:: EXERCISE ::
Please go through the records below and return every line holding the word "switch".

Edit difference data
Start of Block

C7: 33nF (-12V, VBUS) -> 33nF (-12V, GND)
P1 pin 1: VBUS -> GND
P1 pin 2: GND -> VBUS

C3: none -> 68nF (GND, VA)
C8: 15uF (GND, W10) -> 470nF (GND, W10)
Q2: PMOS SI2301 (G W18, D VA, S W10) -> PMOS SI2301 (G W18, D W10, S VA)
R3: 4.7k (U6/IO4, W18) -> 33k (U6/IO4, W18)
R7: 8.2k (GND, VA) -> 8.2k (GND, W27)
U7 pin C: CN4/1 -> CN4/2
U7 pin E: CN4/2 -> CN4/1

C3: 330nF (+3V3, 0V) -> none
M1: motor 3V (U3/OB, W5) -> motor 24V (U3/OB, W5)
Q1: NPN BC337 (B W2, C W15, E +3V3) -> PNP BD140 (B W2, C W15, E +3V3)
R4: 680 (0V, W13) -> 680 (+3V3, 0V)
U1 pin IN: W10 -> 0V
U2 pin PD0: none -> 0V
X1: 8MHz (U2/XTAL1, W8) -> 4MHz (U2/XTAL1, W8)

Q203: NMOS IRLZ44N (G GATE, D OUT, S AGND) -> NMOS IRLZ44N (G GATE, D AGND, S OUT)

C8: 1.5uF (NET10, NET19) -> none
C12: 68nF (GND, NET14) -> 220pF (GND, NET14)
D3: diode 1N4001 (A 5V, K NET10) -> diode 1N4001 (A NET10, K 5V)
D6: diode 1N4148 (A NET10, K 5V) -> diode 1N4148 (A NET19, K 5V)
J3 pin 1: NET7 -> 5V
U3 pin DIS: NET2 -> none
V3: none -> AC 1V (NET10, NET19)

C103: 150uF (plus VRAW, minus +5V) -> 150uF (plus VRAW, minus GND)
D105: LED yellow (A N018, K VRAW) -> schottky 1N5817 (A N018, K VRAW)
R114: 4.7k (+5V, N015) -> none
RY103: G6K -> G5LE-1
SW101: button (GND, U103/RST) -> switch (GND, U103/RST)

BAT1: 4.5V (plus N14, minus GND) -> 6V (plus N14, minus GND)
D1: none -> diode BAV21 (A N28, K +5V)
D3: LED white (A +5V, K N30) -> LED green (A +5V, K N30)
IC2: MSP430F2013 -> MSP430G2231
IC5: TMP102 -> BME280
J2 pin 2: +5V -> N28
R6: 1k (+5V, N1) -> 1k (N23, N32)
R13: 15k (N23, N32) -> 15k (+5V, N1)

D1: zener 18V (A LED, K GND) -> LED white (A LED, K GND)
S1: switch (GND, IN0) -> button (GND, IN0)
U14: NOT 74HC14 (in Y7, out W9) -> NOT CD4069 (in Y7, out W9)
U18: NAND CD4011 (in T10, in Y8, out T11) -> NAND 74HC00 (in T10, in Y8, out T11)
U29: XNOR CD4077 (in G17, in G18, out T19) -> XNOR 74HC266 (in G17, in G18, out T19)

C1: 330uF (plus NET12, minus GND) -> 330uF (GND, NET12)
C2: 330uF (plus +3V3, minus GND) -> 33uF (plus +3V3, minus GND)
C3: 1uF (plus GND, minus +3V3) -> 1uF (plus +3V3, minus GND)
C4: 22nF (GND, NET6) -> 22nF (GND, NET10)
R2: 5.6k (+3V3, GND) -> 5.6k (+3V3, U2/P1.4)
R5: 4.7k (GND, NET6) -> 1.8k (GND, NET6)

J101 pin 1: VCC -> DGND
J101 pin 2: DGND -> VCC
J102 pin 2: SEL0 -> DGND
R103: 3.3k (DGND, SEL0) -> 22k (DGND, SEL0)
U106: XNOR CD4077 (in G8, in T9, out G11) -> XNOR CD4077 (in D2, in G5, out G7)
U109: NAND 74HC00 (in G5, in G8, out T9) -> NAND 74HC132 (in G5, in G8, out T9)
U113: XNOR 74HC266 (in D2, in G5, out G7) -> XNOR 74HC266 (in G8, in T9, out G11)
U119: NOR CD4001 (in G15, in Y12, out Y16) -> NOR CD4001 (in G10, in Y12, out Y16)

End of Block

:: FINISHED EXERCISE ::
SW101: button (GND, U103/RST) -> switch (GND, U103/RST)
S1: switch (GND, IN0) -> button (GND, IN0)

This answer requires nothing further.